■ Aim of the task ■
Beneath this instruction is a block of data; output from it exactly the lines that run from the one containing "red plate J5" through the one containing "grey brick F6:G6", inclusive.

■ Provided data ■
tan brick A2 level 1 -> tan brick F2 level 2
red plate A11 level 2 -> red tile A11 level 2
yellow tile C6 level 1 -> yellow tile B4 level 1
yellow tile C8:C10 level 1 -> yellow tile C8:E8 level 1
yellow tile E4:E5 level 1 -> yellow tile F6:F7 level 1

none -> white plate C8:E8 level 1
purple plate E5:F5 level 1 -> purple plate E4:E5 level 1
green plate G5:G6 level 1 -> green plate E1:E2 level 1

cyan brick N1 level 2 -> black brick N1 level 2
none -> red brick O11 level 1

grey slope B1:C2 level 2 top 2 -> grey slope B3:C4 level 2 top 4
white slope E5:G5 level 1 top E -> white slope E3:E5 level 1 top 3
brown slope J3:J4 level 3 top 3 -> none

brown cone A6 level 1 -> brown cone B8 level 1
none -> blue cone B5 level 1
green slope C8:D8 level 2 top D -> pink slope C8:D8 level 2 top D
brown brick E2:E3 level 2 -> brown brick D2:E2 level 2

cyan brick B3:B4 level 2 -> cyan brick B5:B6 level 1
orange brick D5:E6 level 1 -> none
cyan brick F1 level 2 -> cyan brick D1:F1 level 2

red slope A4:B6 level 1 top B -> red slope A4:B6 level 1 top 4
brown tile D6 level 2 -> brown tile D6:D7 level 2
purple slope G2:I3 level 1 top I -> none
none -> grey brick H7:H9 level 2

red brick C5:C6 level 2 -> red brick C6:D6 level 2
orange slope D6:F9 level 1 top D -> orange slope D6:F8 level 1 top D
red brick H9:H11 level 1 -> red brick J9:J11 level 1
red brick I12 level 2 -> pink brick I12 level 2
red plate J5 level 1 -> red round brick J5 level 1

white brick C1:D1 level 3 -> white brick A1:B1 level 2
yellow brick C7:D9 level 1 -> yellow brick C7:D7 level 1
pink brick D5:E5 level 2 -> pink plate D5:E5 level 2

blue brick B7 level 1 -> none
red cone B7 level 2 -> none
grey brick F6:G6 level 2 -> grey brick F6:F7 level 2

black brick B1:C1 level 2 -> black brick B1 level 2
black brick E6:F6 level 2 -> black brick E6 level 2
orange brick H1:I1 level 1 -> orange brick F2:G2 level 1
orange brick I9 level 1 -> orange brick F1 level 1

■ Task response ■
red plate J5 level 1 -> red round brick J5 level 1

white brick C1:D1 level 3 -> white brick A1:B1 level 2
yellow brick C7:D9 level 1 -> yellow brick C7:D7 level 1
pink brick D5:E5 level 2 -> pink plate D5:E5 level 2

blue brick B7 level 1 -> none
red cone B7 level 2 -> none
grey brick F6:G6 level 2 -> grey brick F6:F7 level 2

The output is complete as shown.